[DATASET EXTRACT]
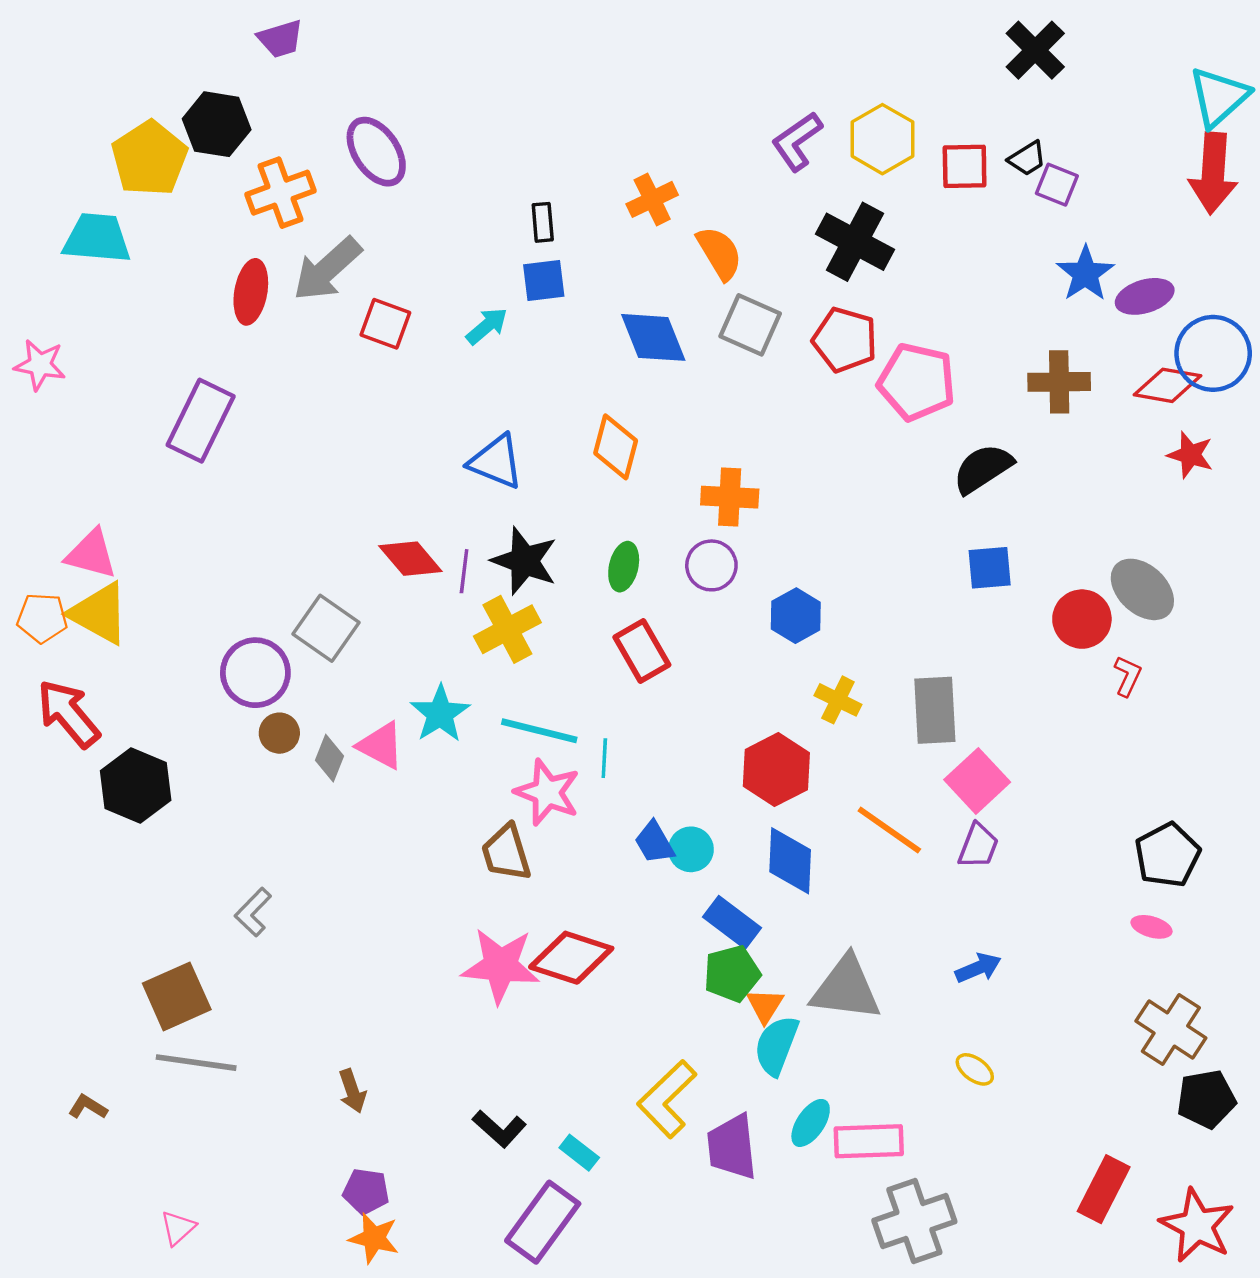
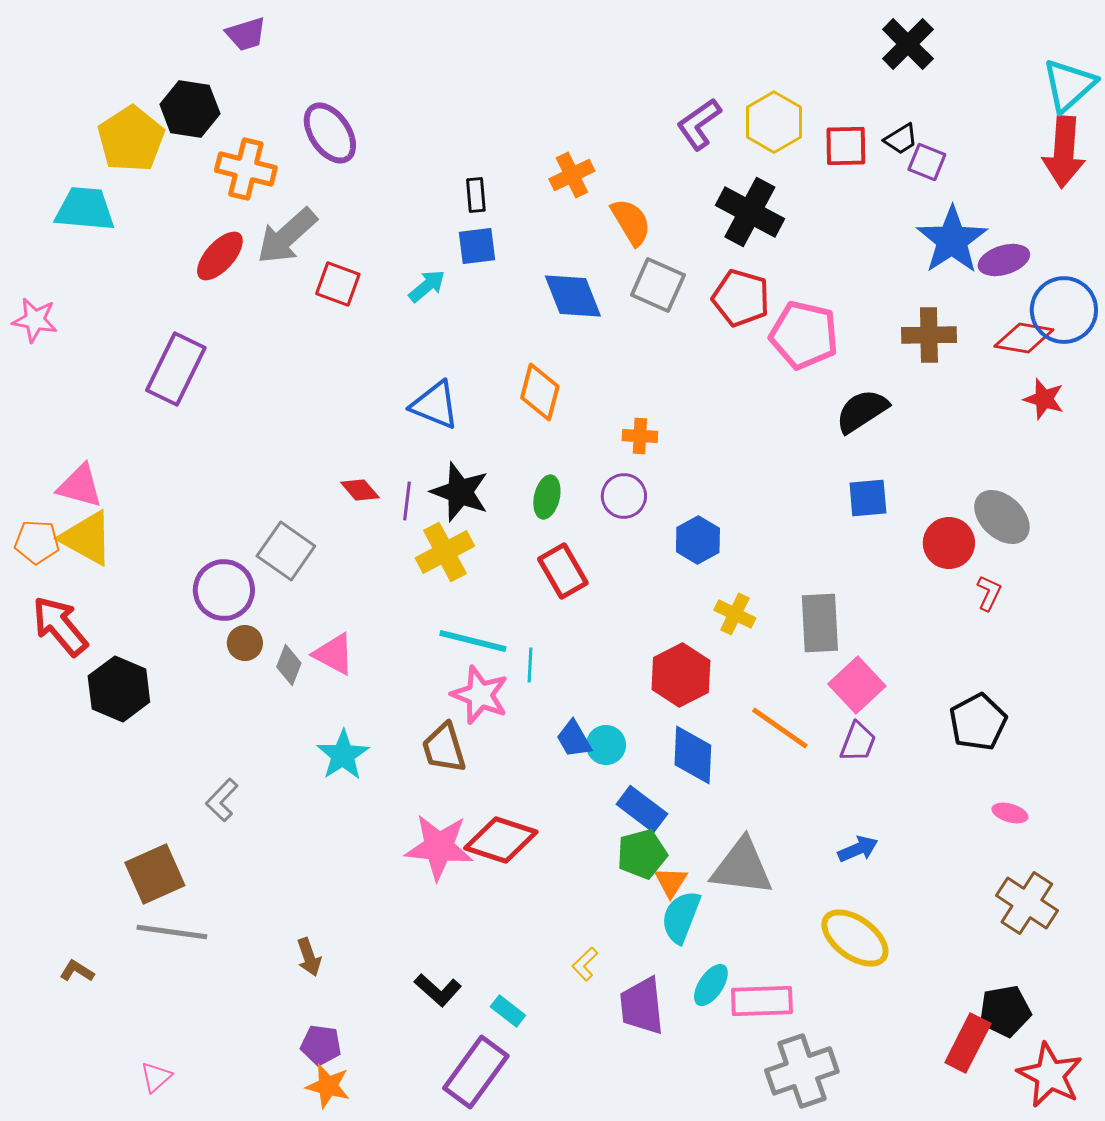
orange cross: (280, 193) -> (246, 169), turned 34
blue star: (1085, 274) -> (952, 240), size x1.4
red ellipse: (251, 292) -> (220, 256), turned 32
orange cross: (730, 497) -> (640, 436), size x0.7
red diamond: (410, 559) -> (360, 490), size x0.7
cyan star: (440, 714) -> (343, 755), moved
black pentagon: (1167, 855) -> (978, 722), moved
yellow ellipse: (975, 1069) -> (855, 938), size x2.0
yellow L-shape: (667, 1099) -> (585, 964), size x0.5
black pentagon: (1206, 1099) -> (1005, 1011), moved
[/DATASET EXTRACT]
**TASK PROMPT:** Looking over the records, find each line with the word "pentagon" and copy it.

**ANSWER BOX:**
black pentagon: (1167, 855) -> (978, 722), moved
black pentagon: (1206, 1099) -> (1005, 1011), moved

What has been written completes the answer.